• _DATA TO PROCESS_:
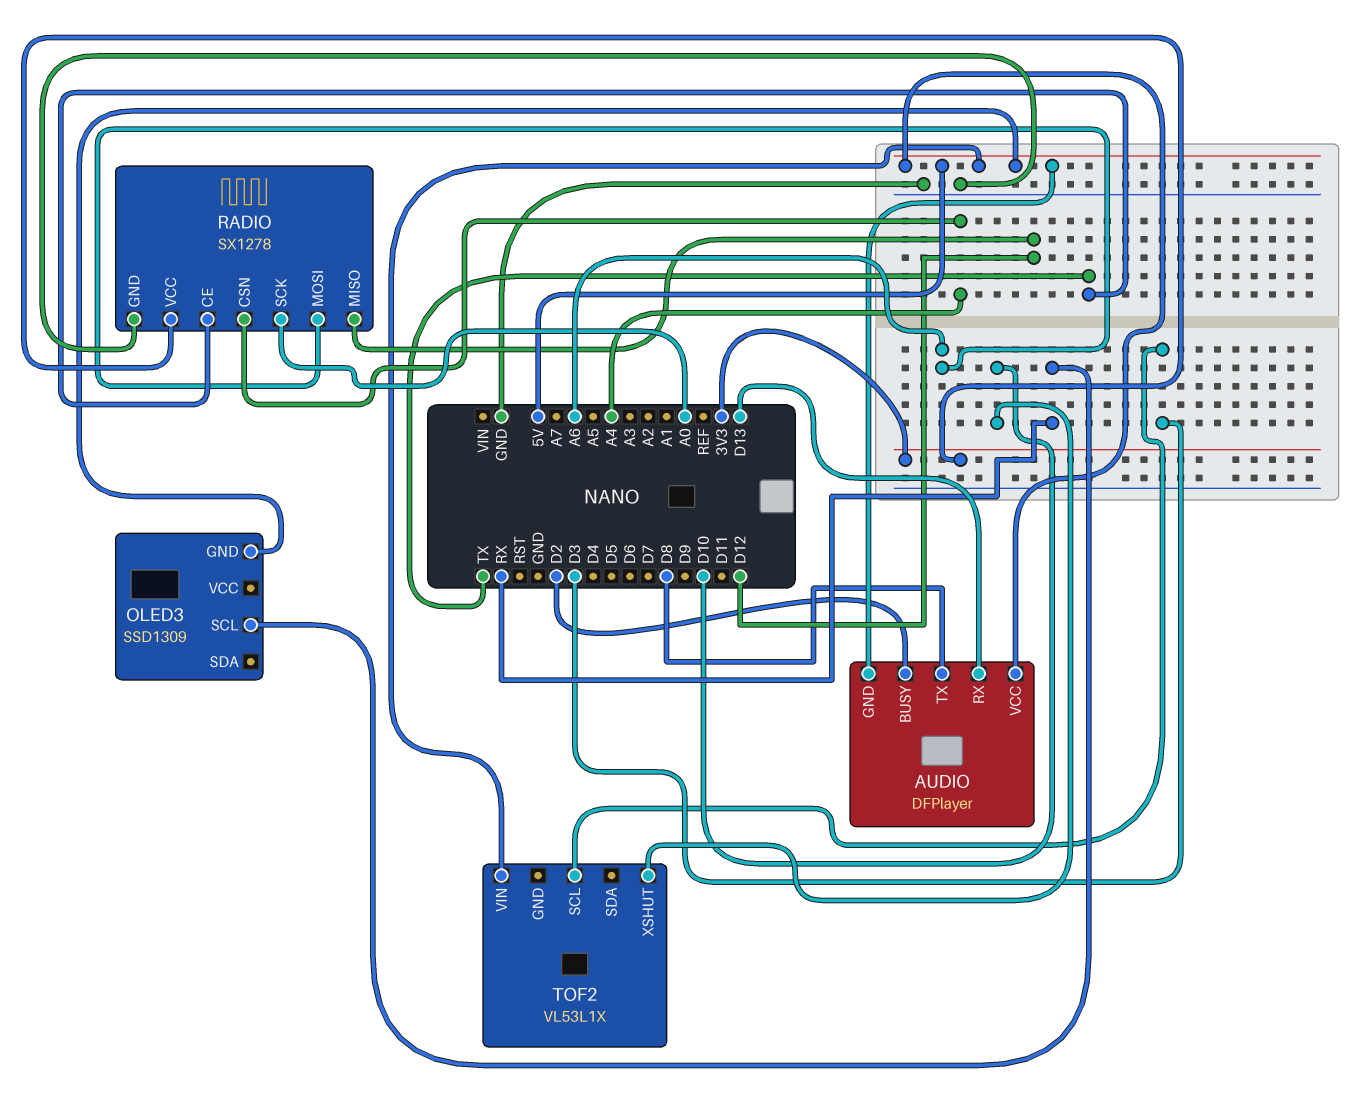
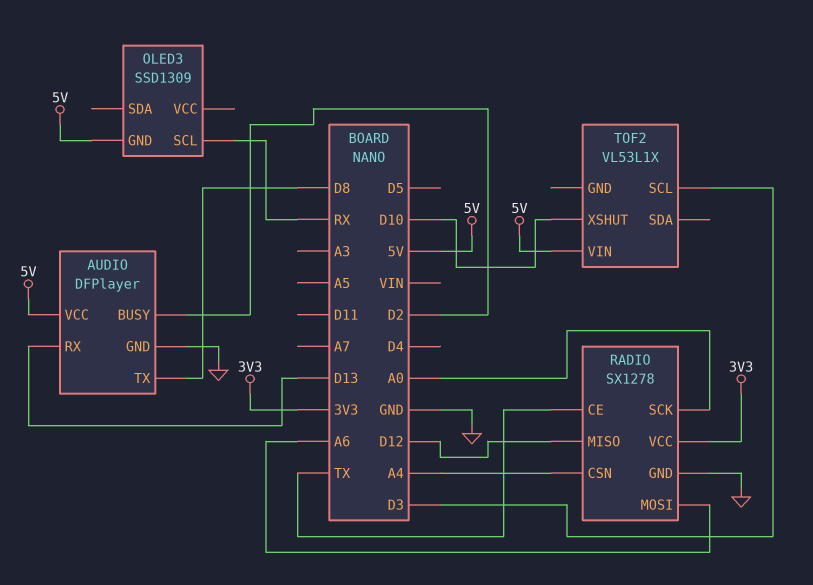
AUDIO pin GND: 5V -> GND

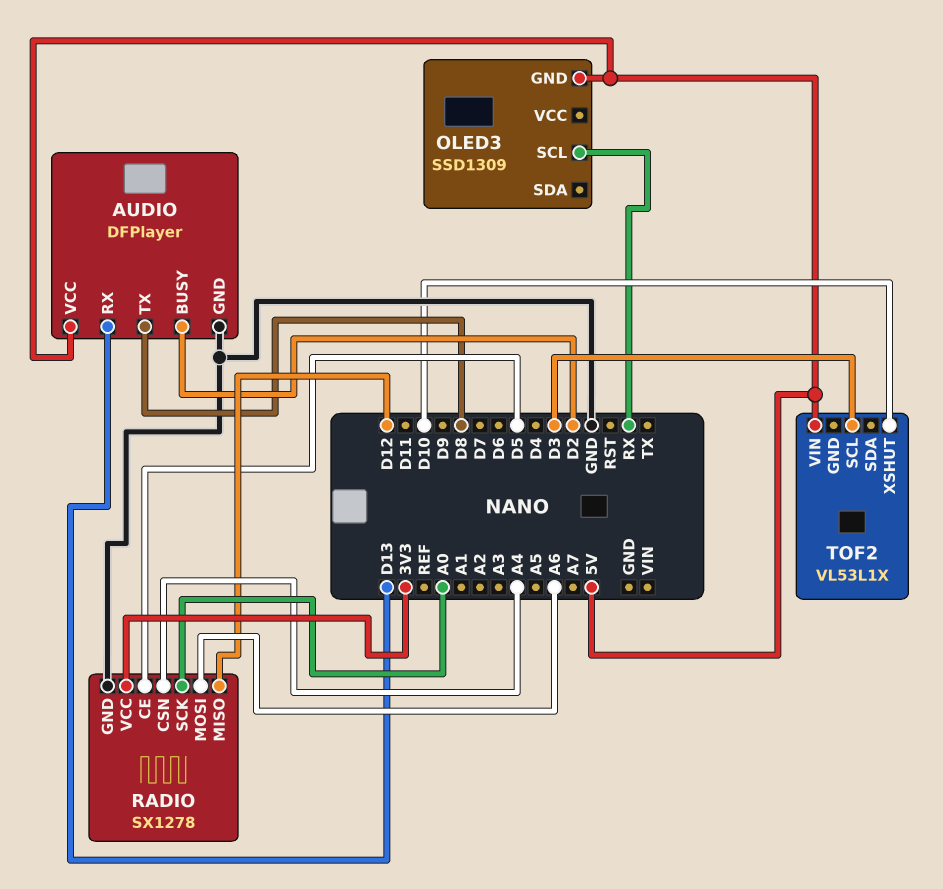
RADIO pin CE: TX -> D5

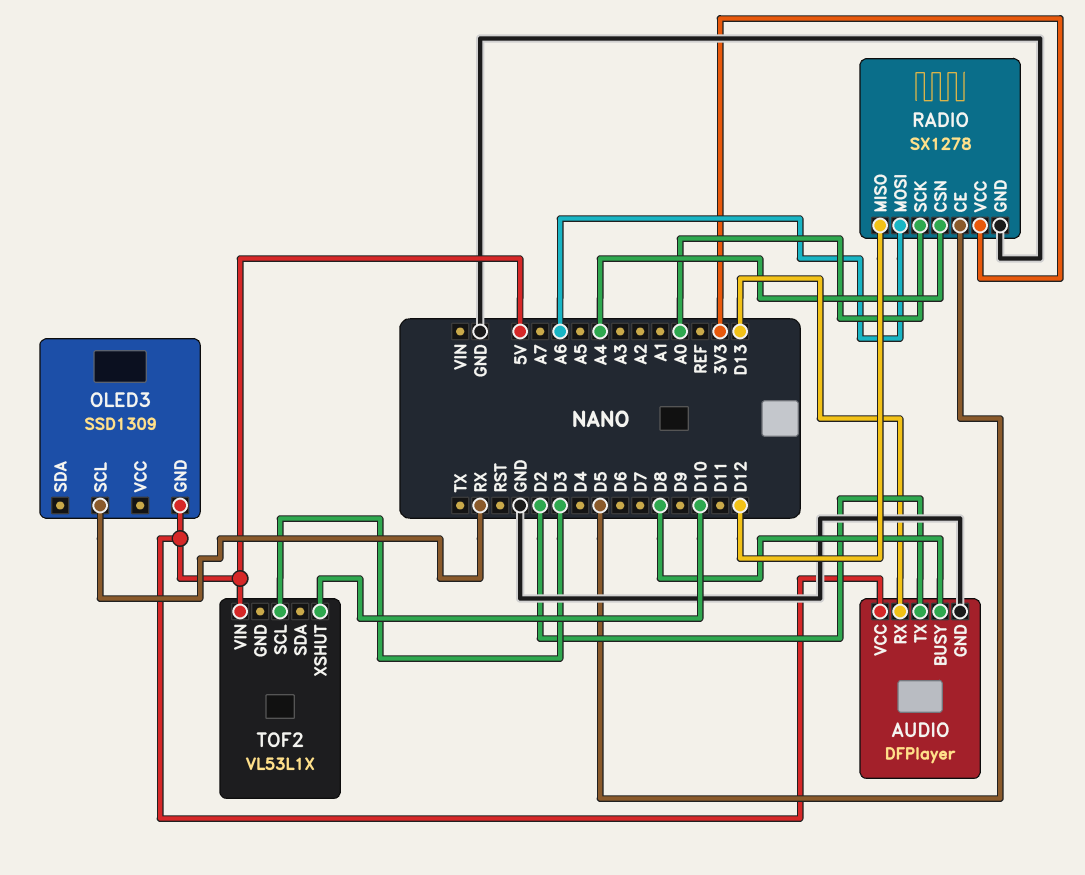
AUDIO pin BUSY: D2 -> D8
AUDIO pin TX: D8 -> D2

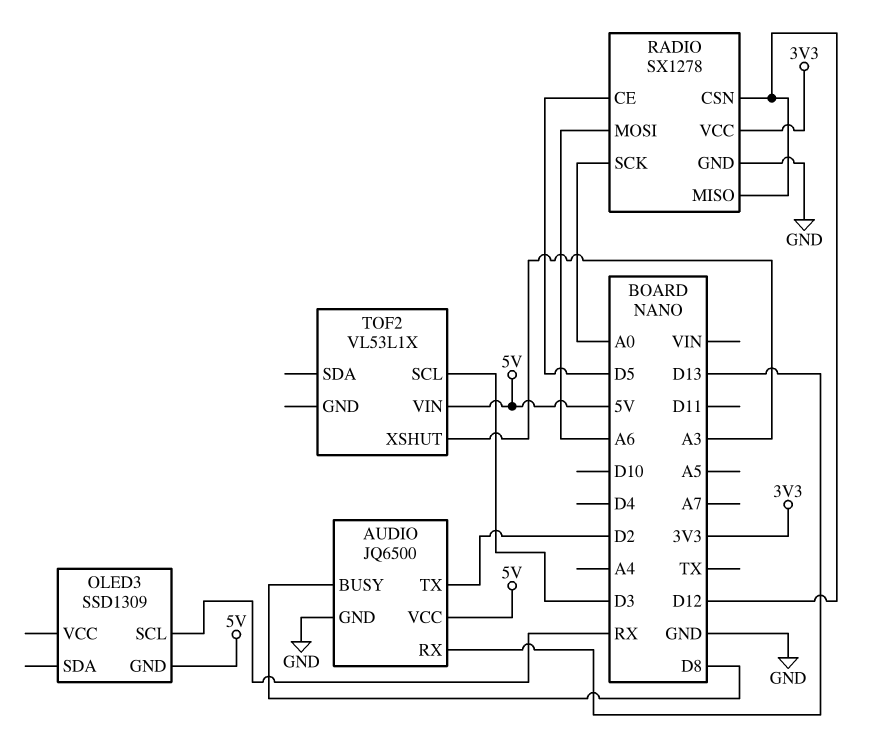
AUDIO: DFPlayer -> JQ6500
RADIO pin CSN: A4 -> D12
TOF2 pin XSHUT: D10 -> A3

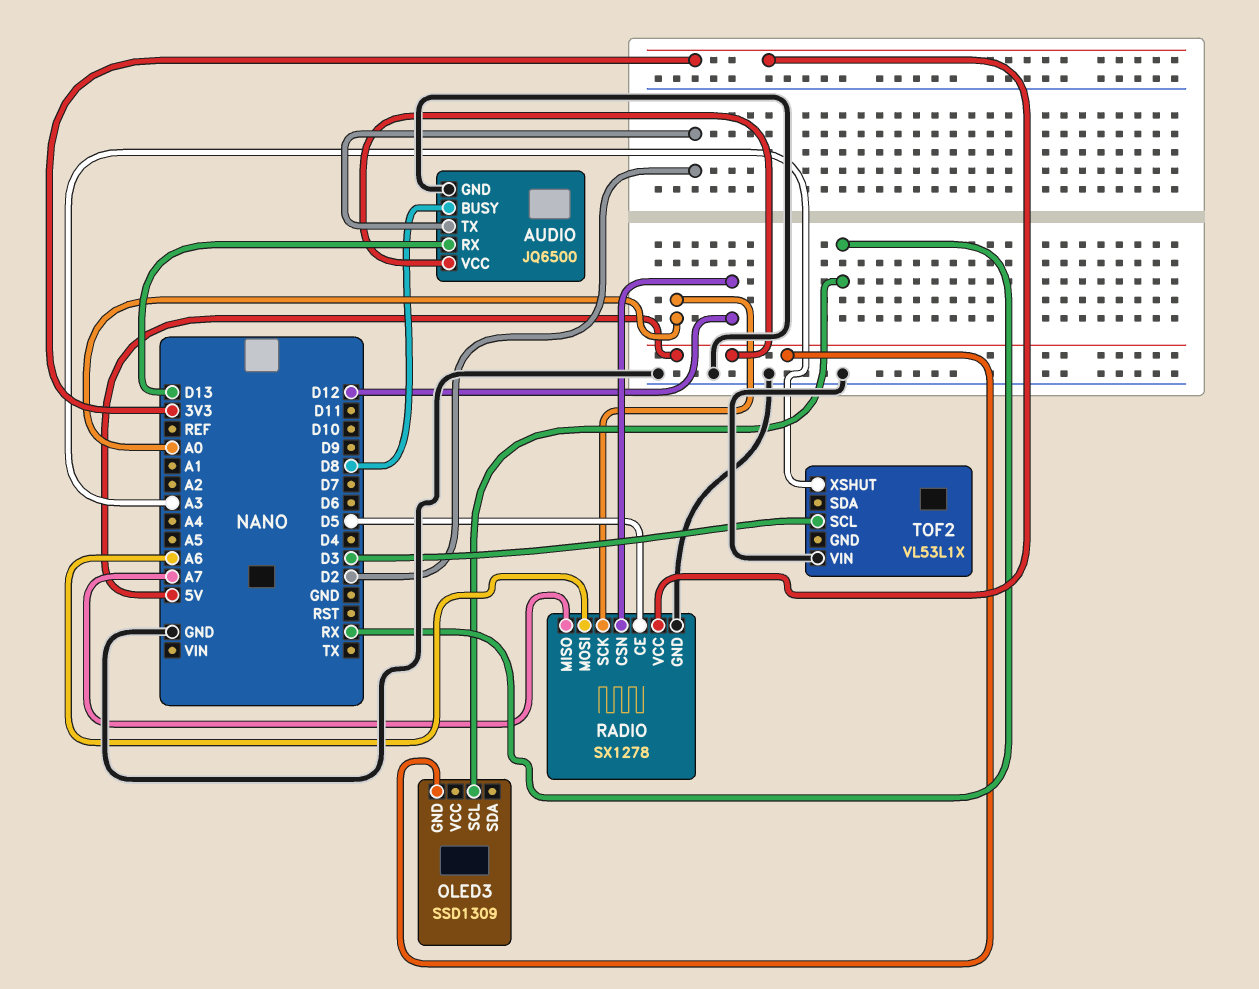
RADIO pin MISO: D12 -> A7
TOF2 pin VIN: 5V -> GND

• _WHAT YOU HAVE TO DO_: Nothing but the lines from the one with "RADIO pin CSN: A4 -> D12" through the end of the entries above, both included, should be set down, exactly and without pictures.

• _ANSWER BOX_:
RADIO pin CSN: A4 -> D12
TOF2 pin XSHUT: D10 -> A3

RADIO pin MISO: D12 -> A7
TOF2 pin VIN: 5V -> GND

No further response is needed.